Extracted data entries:

+-------+

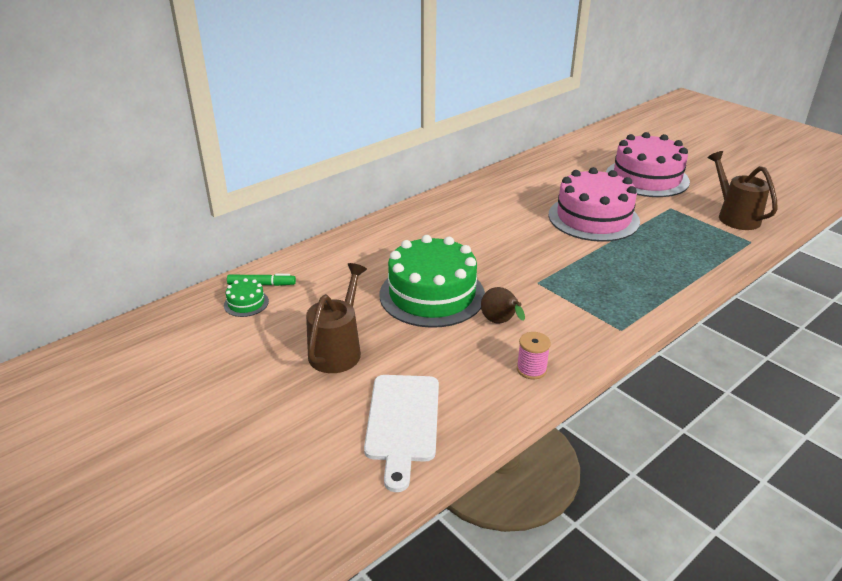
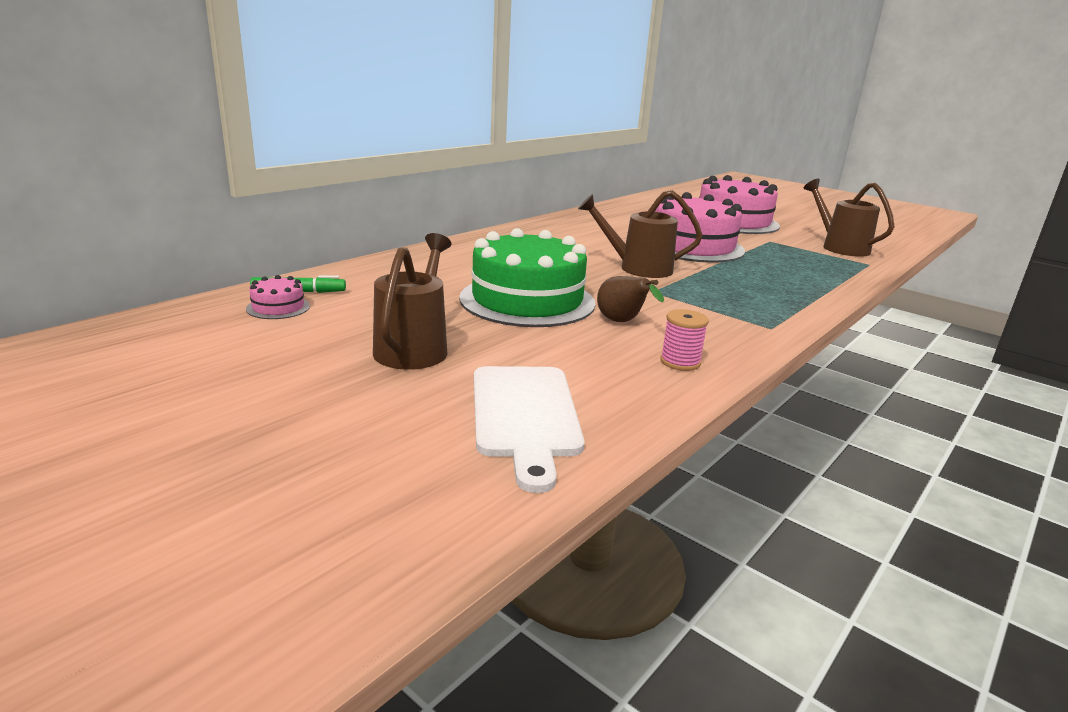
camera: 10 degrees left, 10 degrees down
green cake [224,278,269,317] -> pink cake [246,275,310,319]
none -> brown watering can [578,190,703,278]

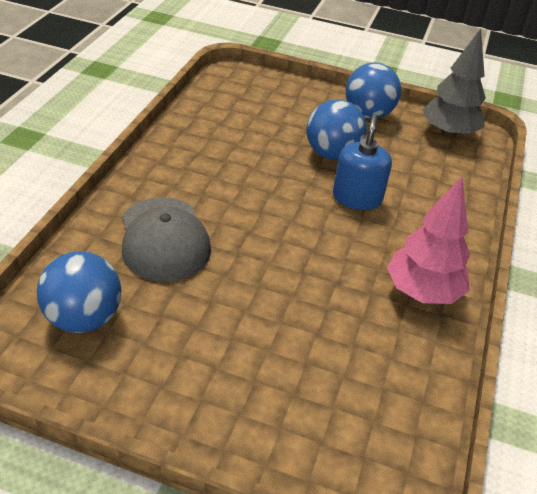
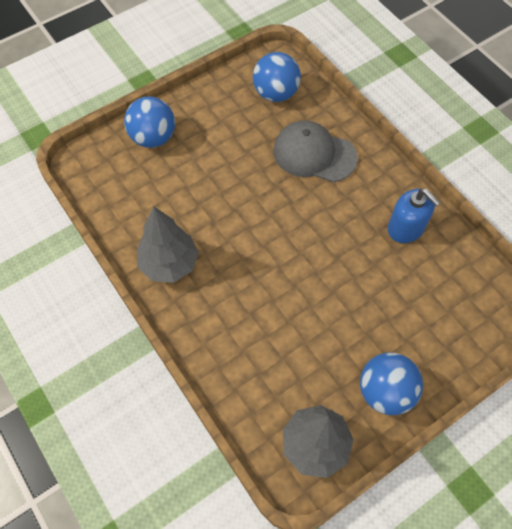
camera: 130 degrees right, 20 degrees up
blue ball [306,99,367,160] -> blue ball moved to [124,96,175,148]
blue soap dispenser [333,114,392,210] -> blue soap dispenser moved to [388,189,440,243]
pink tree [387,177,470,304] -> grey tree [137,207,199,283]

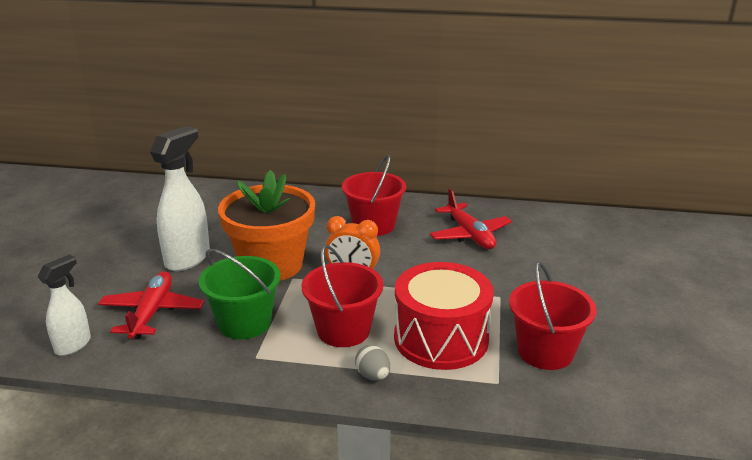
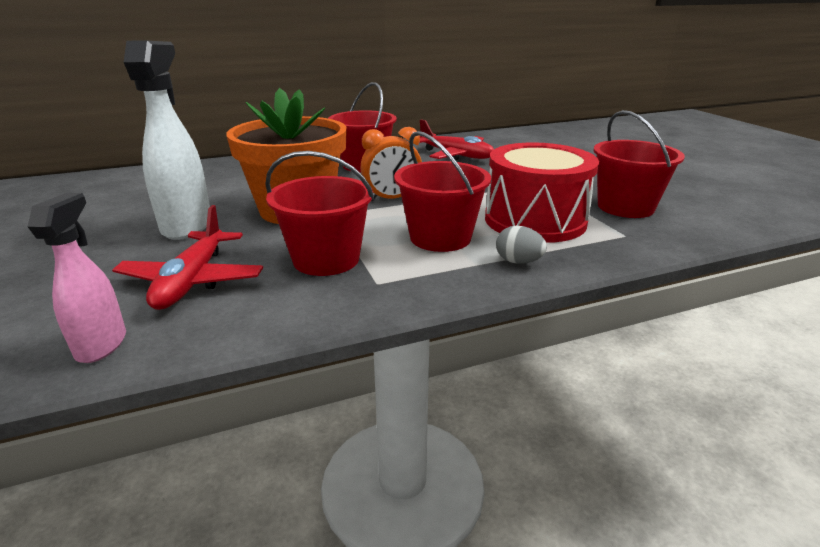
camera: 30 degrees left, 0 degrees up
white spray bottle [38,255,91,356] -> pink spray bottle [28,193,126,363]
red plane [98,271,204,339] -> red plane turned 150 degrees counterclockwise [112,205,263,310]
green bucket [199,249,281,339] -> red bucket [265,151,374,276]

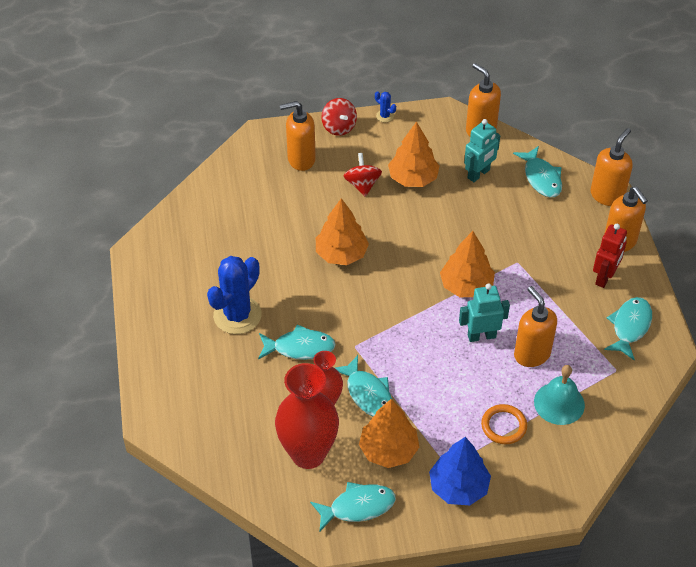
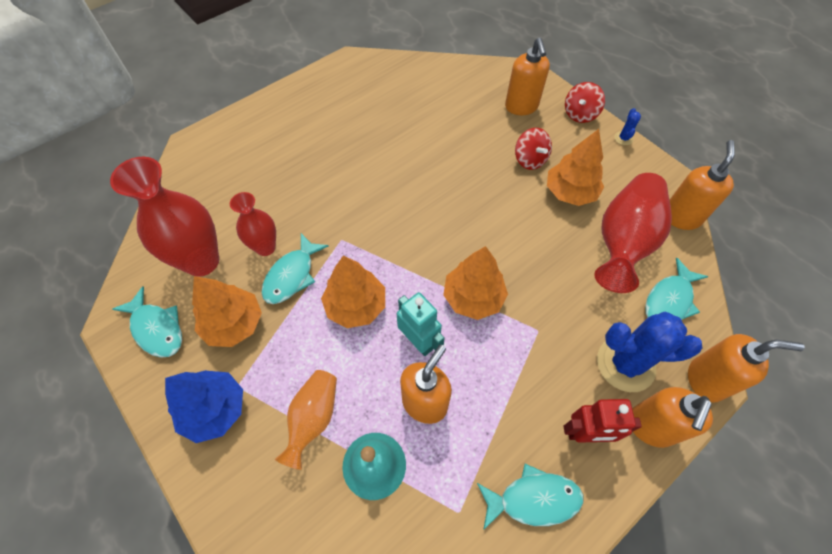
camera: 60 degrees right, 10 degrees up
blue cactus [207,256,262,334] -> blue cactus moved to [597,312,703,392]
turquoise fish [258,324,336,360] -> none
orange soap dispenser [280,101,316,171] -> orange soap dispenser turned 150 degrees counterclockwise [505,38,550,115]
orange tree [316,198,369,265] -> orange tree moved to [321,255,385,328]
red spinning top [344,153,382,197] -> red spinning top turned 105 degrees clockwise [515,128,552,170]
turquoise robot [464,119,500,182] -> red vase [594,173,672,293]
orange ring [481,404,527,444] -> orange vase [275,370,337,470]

+-------+

- WORK ORDER -
Give the number of lines in the entries above that include the string "blue". No other output is expected.

- ANSWER BELOW -
3